(Object displacement listings)
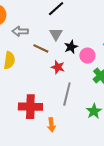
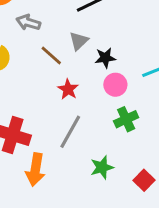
black star: (71, 47) -> (105, 58), moved
orange arrow: (51, 125) -> (35, 170), size x1.5

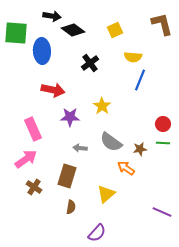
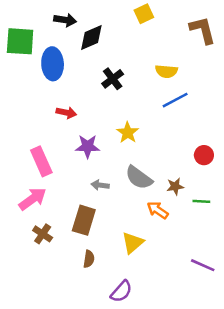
black diamond: (73, 30) -> (91, 38), turned -60
yellow square: (115, 30) -> (144, 14), moved
blue line: (140, 80) -> (175, 100), turned 40
red arrow: (53, 90) -> (66, 113), size x0.7
green line: (163, 143) -> (201, 201), moved

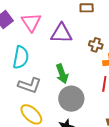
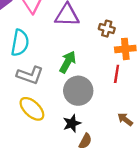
green arrow: (62, 74) -> (68, 62), turned -132

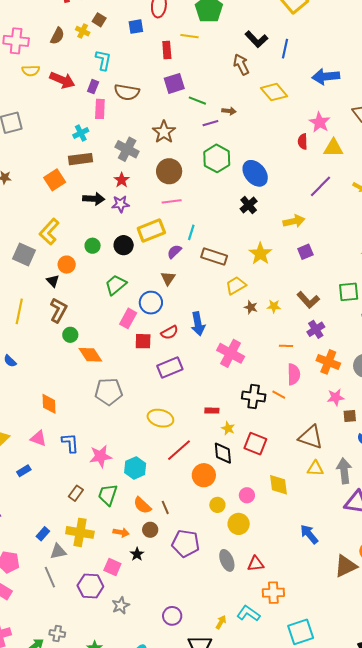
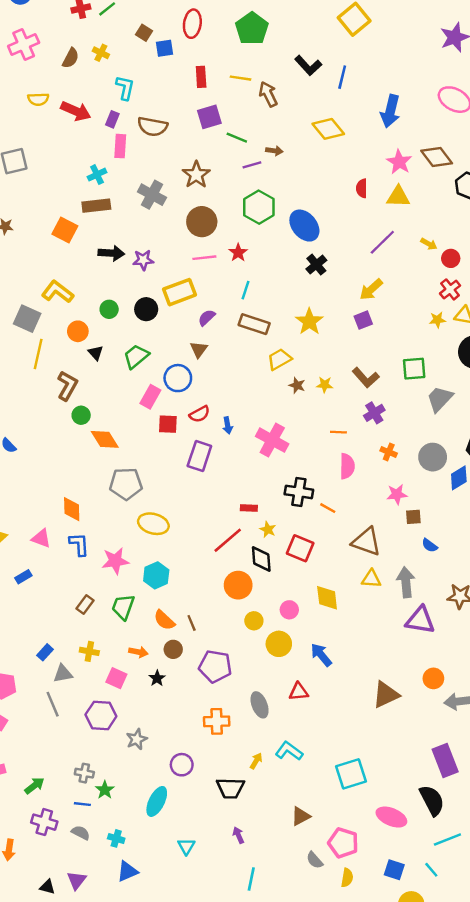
brown square: (99, 20) -> (144, 33), moved
yellow line: (189, 36) -> (240, 78), moved
pink cross: (16, 41) -> (24, 44), moved, turned -30
brown arrow: (241, 65) -> (268, 94), moved
blue arrow: (326, 77) -> (390, 111), turned -72
pink star: (320, 122) -> (399, 162), moved
orange square: (55, 180) -> (65, 230), turned -30
red star: (122, 180) -> (238, 253), moved
black cross: (249, 205) -> (316, 265), moved
yellow arrow: (294, 221) -> (371, 289), moved, turned 150
yellow L-shape: (49, 232) -> (58, 292), turned 84
cyan line: (191, 232) -> (245, 290), moved
black triangle: (53, 281) -> (96, 353), moved
yellow line: (19, 311) -> (38, 354), moved
blue arrow: (198, 324) -> (228, 425), moved, size x0.6
orange cross: (328, 362) -> (389, 452), size x0.6
purple rectangle: (170, 368) -> (199, 456), turned -50
orange line: (279, 395) -> (328, 508), moved
orange diamond: (49, 404) -> (72, 509), moved
yellow ellipse: (160, 418) -> (153, 524), moved
red line: (179, 450) -> (228, 540), moved
yellow cross: (80, 532) -> (89, 651), size x0.6
blue arrow: (309, 534) -> (321, 655), moved
gray ellipse: (227, 560) -> (260, 705), moved
brown triangle: (346, 566) -> (386, 695), moved
pink square: (112, 567) -> (116, 678), moved
orange cross: (273, 593) -> (217, 721), moved
purple circle: (172, 616) -> (182, 765), moved
gray cross: (57, 633) -> (84, 773), moved

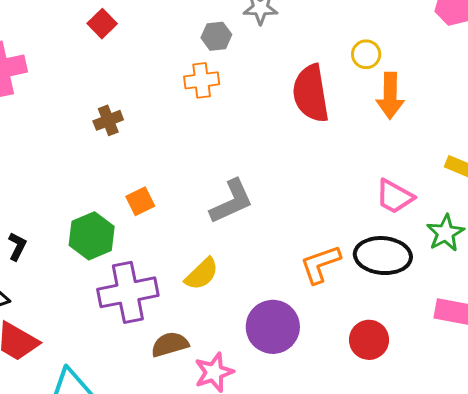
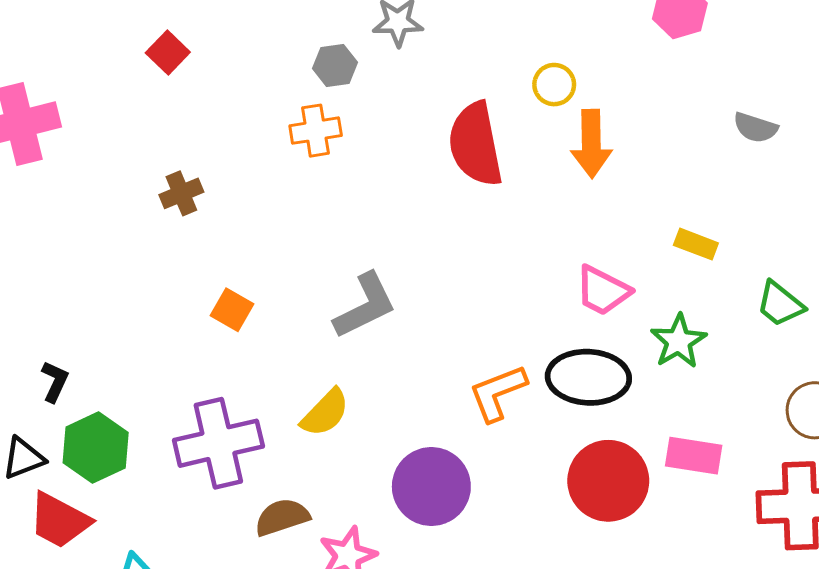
orange square: (140, 201) -> (232, 310), turned -32
green hexagon: (92, 236) -> (96, 448), moved
red circle: (369, 340) -> (608, 481), moved, size x1.4

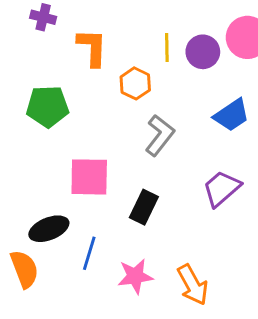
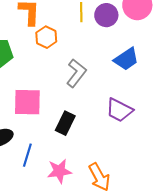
orange hexagon: (135, 83) -> (46, 37), moved
purple trapezoid: (222, 188) -> (119, 110), turned -112

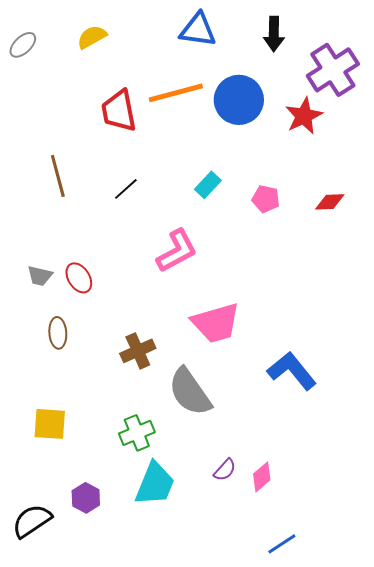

_Task brief_
When you reach the line with "pink cross: (16, 41)" in the entries above, start copying, and go on word for word to the last line; skip any picture.

_Written answer_
pink cross: (16, 41) -> (24, 44), moved, turned -30
brown arrow: (241, 65) -> (268, 94), moved
blue arrow: (326, 77) -> (390, 111), turned -72
pink star: (320, 122) -> (399, 162), moved
orange square: (55, 180) -> (65, 230), turned -30
red star: (122, 180) -> (238, 253), moved
black cross: (249, 205) -> (316, 265), moved
yellow arrow: (294, 221) -> (371, 289), moved, turned 150
yellow L-shape: (49, 232) -> (58, 292), turned 84
cyan line: (191, 232) -> (245, 290), moved
black triangle: (53, 281) -> (96, 353), moved
yellow line: (19, 311) -> (38, 354), moved
blue arrow: (198, 324) -> (228, 425), moved, size x0.6
orange cross: (328, 362) -> (389, 452), size x0.6
purple rectangle: (170, 368) -> (199, 456), turned -50
orange line: (279, 395) -> (328, 508), moved
orange diamond: (49, 404) -> (72, 509), moved
yellow ellipse: (160, 418) -> (153, 524), moved
red line: (179, 450) -> (228, 540), moved
yellow cross: (80, 532) -> (89, 651), size x0.6
blue arrow: (309, 534) -> (321, 655), moved
gray ellipse: (227, 560) -> (260, 705), moved
brown triangle: (346, 566) -> (386, 695), moved
pink square: (112, 567) -> (116, 678), moved
orange cross: (273, 593) -> (217, 721), moved
purple circle: (172, 616) -> (182, 765), moved
gray cross: (57, 633) -> (84, 773), moved

orange square: (140, 201) -> (232, 310), turned -32
green hexagon: (92, 236) -> (96, 448), moved
red circle: (369, 340) -> (608, 481), moved, size x1.4

orange hexagon: (135, 83) -> (46, 37), moved
purple trapezoid: (222, 188) -> (119, 110), turned -112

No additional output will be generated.